---------- INFORMASI TERSEDIA ----------
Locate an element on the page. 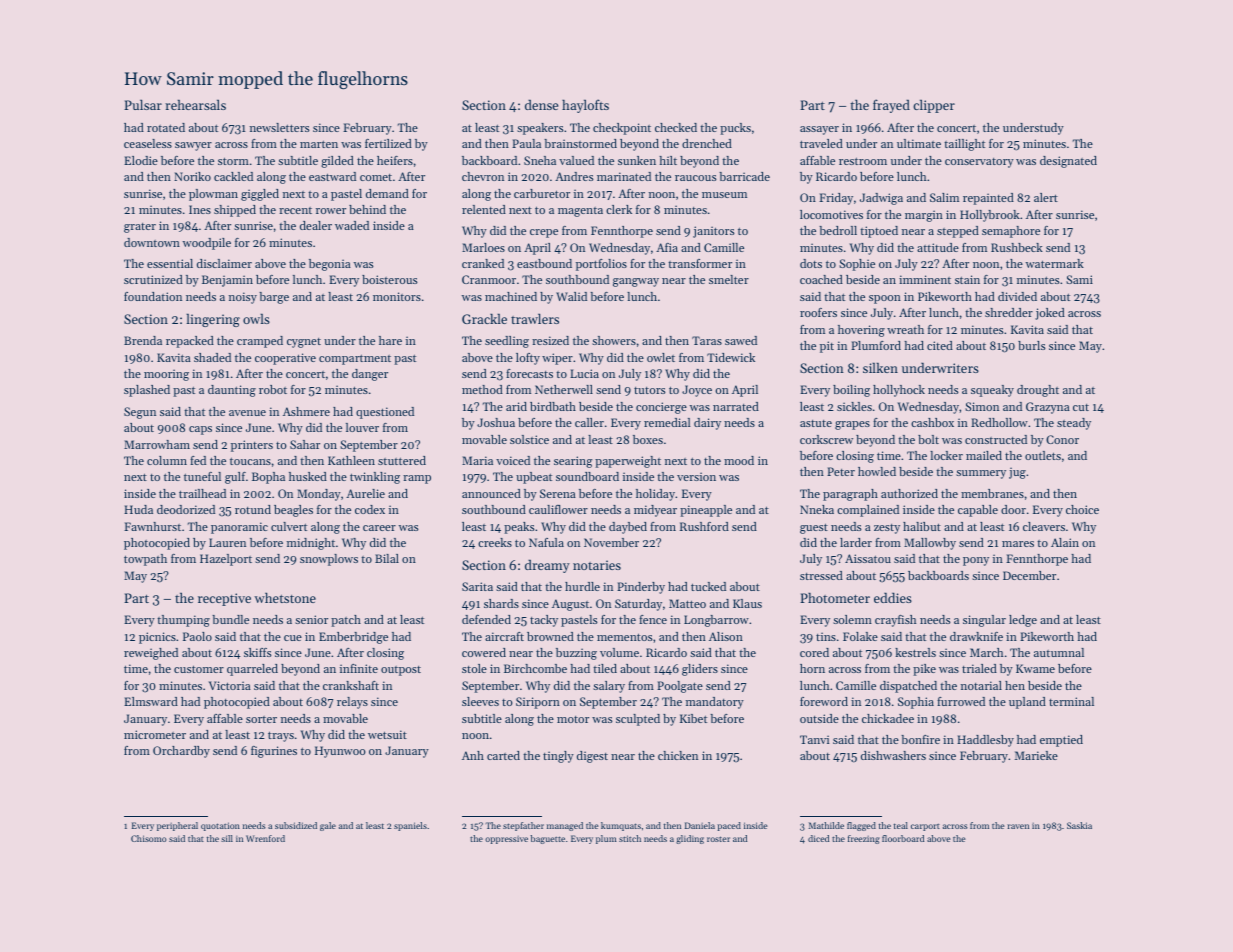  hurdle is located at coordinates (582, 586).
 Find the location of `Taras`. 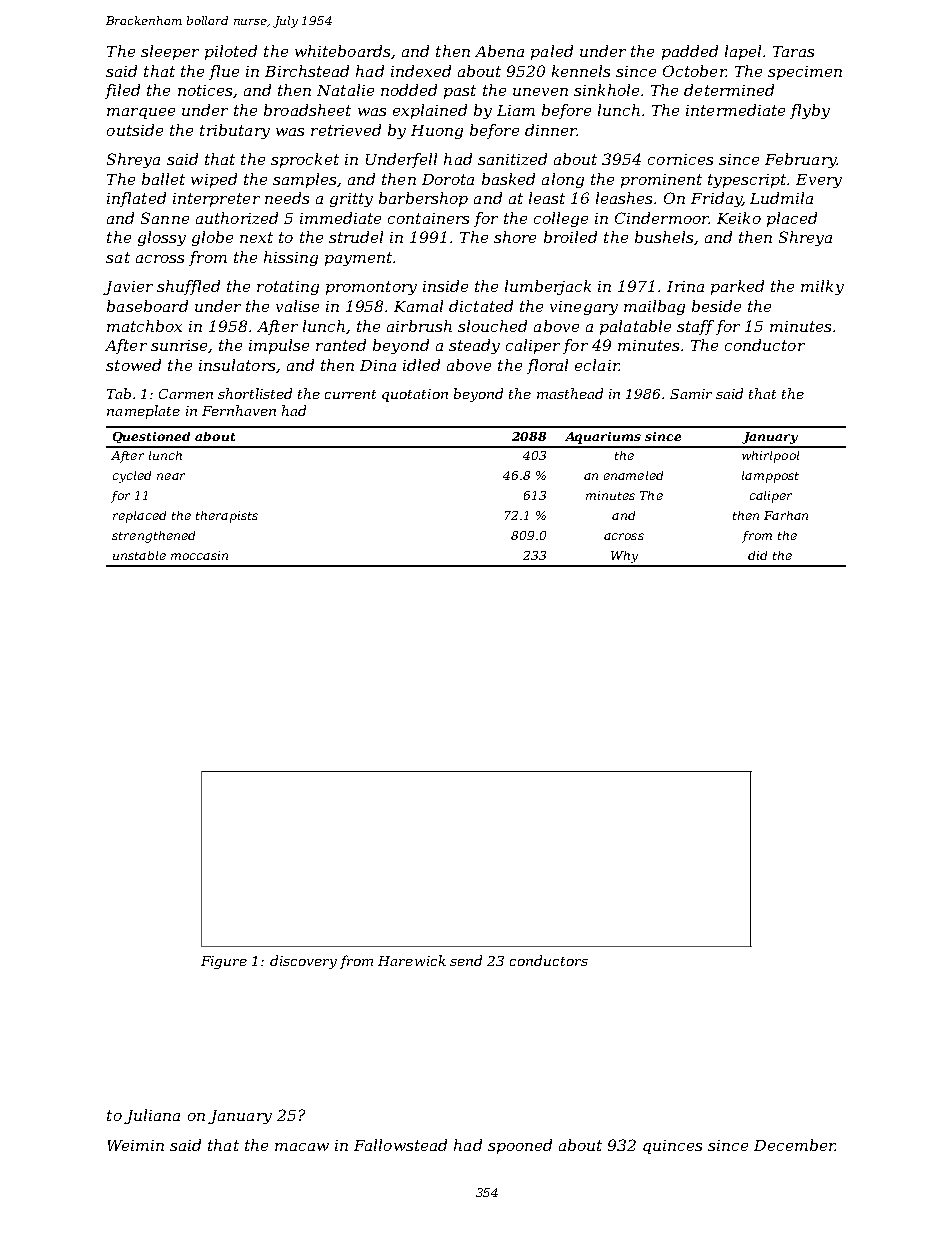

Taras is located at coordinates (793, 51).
----------
---------- INFORMASI TERSEDIA ----------
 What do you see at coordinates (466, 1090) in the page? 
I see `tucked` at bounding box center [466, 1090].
----------
▸ PERINTAH LATIHAN:
Tukarlah "page" dengan "screen" pada listing, mulai dari baris yang memuat "What do you" sampai baris yang memuat "center [466, 1090].". Tuliskan kembali hanya baris-baris itu tanpa mengubah bagian lain.

▸ JAWABAN BENAR:
 What do you see at coordinates (466, 1090) in the screen? 
I see `tucked` at bounding box center [466, 1090].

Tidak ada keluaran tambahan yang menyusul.